→ **DATA FOR THE TASK**:

<<<<

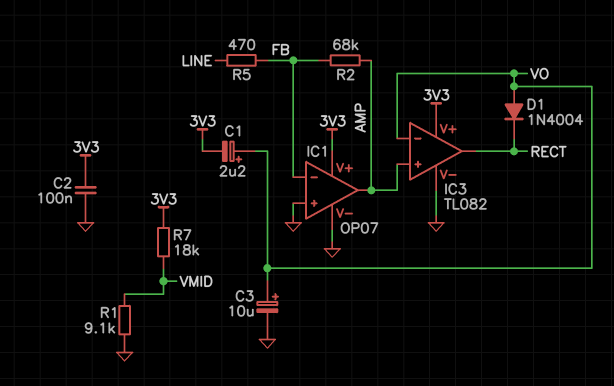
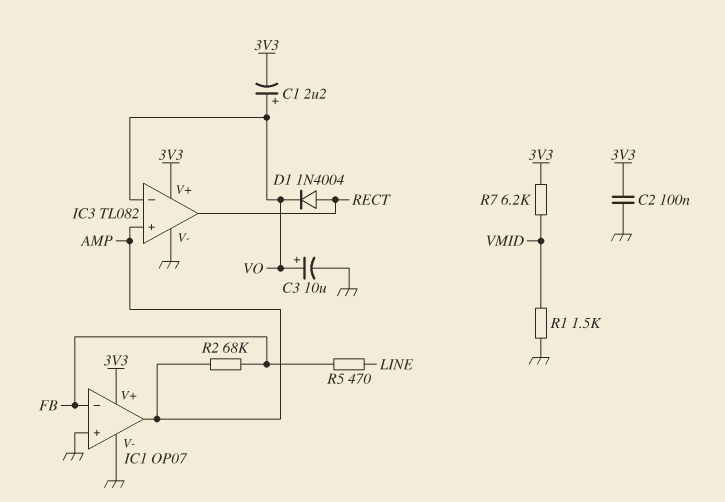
D1: diode 1N4004 (A VO, K RECT) -> diode 1N4004 (A RECT, K VO)
R1: 9.1k (GND, VMID) -> 1.5k (GND, VMID)
R7: 18k (3V3, VMID) -> 6.2k (3V3, VMID)

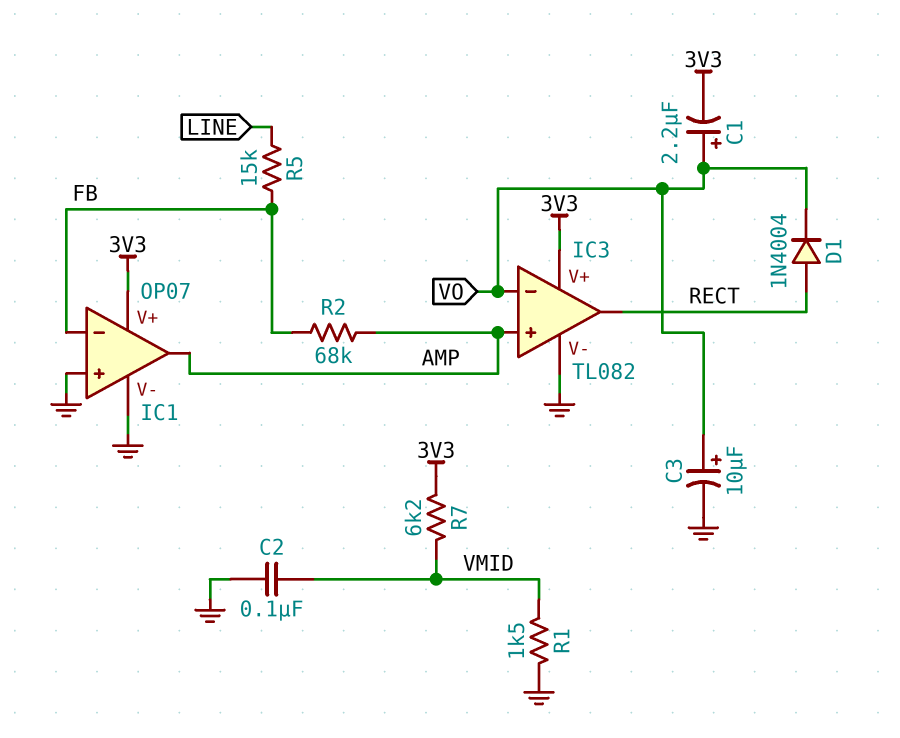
C2: 100nF (3V3, GND) -> 100nF (GND, VMID)
R5: 470 (FB, LINE) -> 15k (FB, LINE)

>>>>

→ **WHAT IS EXPECTED**:
Restate word for word the lines above that start at the line containing "R7: 18k (3V3, VMID) -> 6.2k (3V3, VMID)" and run to the end of the listing; exclude the pictures.

→ **EXERCISE ANSWER**:
R7: 18k (3V3, VMID) -> 6.2k (3V3, VMID)

C2: 100nF (3V3, GND) -> 100nF (GND, VMID)
R5: 470 (FB, LINE) -> 15k (FB, LINE)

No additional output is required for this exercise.